Skipping all pictures, set down the lines of the listing from the first through the one with "orange ring [486,203,555,239]".
☆ ☆ ☆ ☆ ☆
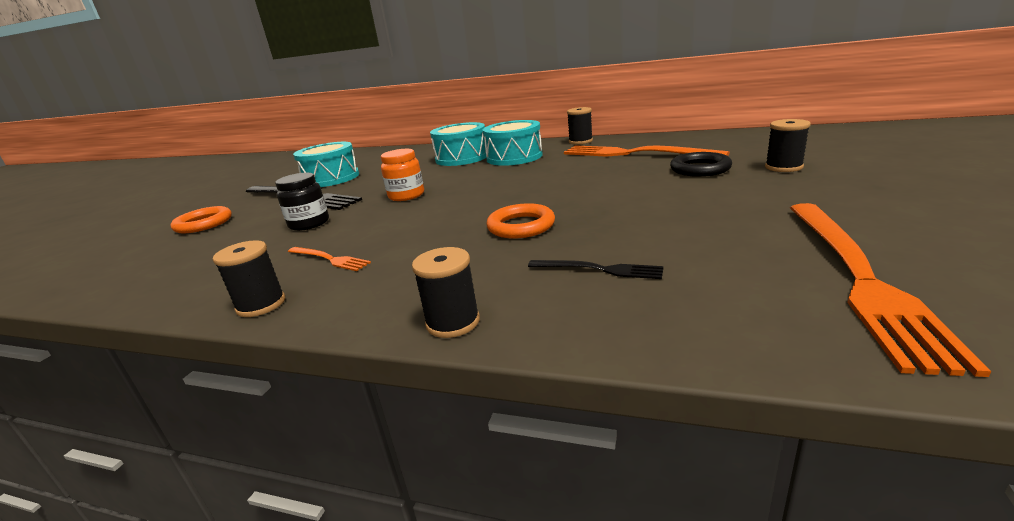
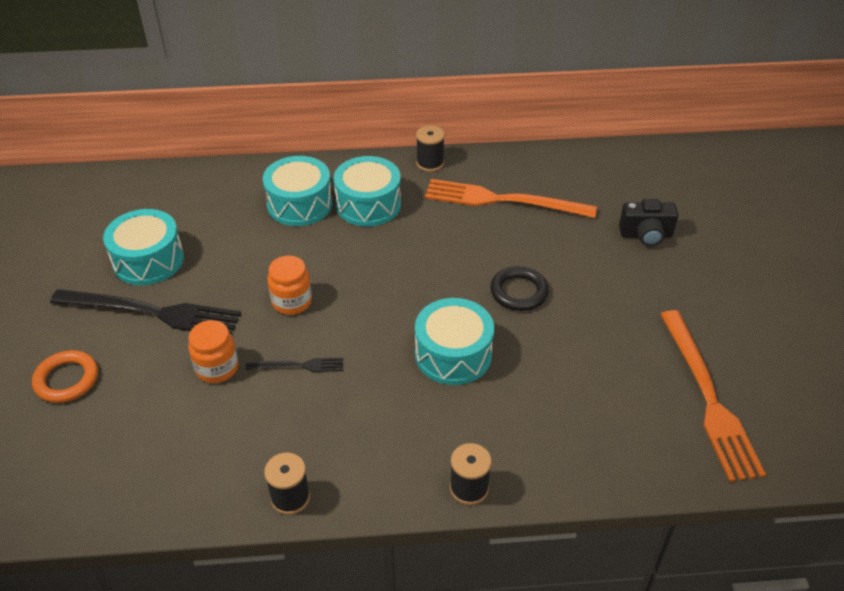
camera: 25 degrees left, 20 degrees up
black jar [275,173,329,231] -> orange jar [188,320,238,383]
orange fork [288,247,371,271] -> none
orange ring [486,203,555,239] -> turquoise drum [415,298,494,385]
black fork [528,260,663,279] -> black fork moved to [246,358,343,372]
black ring [670,152,732,177] -> black ring moved to [490,266,549,311]
black spool [765,119,811,172] -> black camera [619,199,678,246]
☆ ☆ ☆ ☆ ☆
Exercise output:
camera: 25 degrees left, 20 degrees up
black jar [275,173,329,231] -> orange jar [188,320,238,383]
orange fork [288,247,371,271] -> none
orange ring [486,203,555,239] -> turquoise drum [415,298,494,385]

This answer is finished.